*Directions:*
Your copy of the listing should be exact and should contain no pictures.

*Materials provided:*

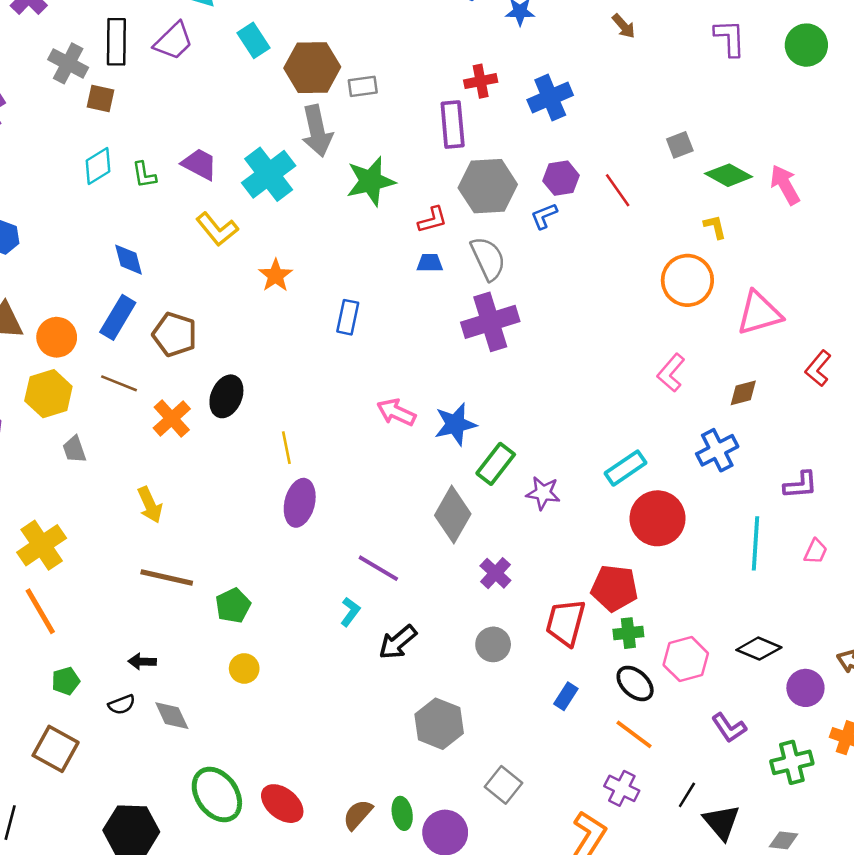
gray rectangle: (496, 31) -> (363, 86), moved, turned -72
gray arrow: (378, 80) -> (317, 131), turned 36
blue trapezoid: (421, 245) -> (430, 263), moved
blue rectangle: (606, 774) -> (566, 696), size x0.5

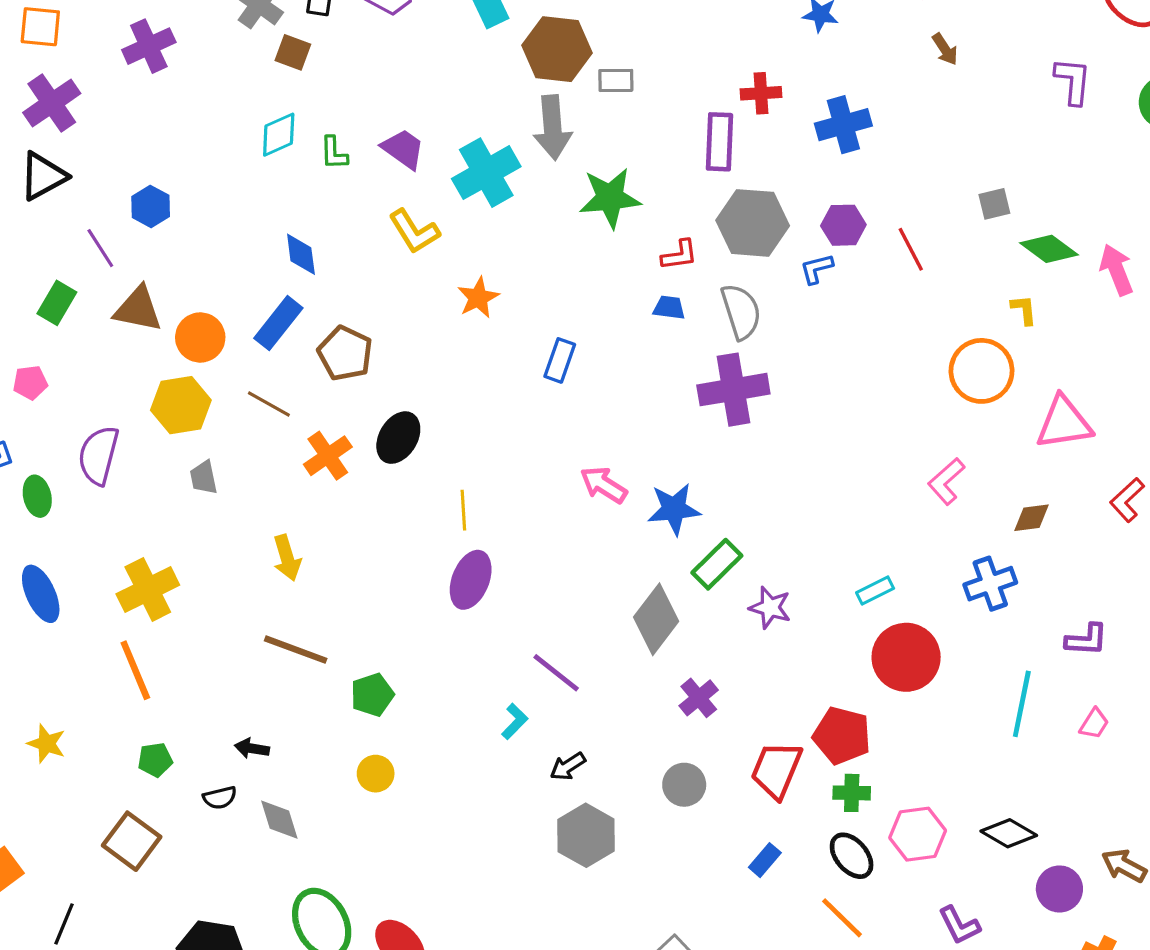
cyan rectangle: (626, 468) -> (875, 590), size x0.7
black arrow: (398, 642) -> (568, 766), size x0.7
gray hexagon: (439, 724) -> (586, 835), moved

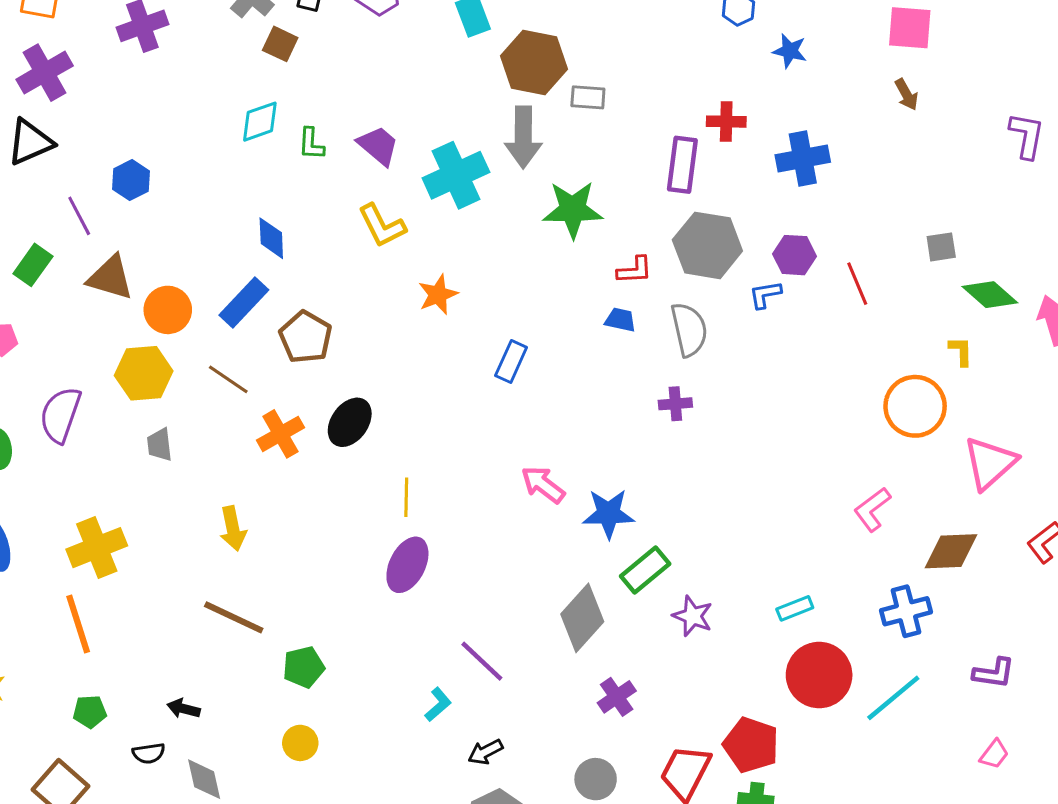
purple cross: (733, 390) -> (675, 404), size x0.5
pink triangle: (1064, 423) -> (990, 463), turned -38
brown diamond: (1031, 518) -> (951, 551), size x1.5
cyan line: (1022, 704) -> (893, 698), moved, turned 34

*Exercise solution:*
gray rectangle: (496, 31) -> (363, 86), moved, turned -72
gray arrow: (378, 80) -> (317, 131), turned 36
blue trapezoid: (421, 245) -> (430, 263), moved
blue rectangle: (606, 774) -> (566, 696), size x0.5

cyan rectangle: (626, 468) -> (875, 590), size x0.7
black arrow: (398, 642) -> (568, 766), size x0.7
gray hexagon: (439, 724) -> (586, 835), moved

purple cross: (733, 390) -> (675, 404), size x0.5
pink triangle: (1064, 423) -> (990, 463), turned -38
brown diamond: (1031, 518) -> (951, 551), size x1.5
cyan line: (1022, 704) -> (893, 698), moved, turned 34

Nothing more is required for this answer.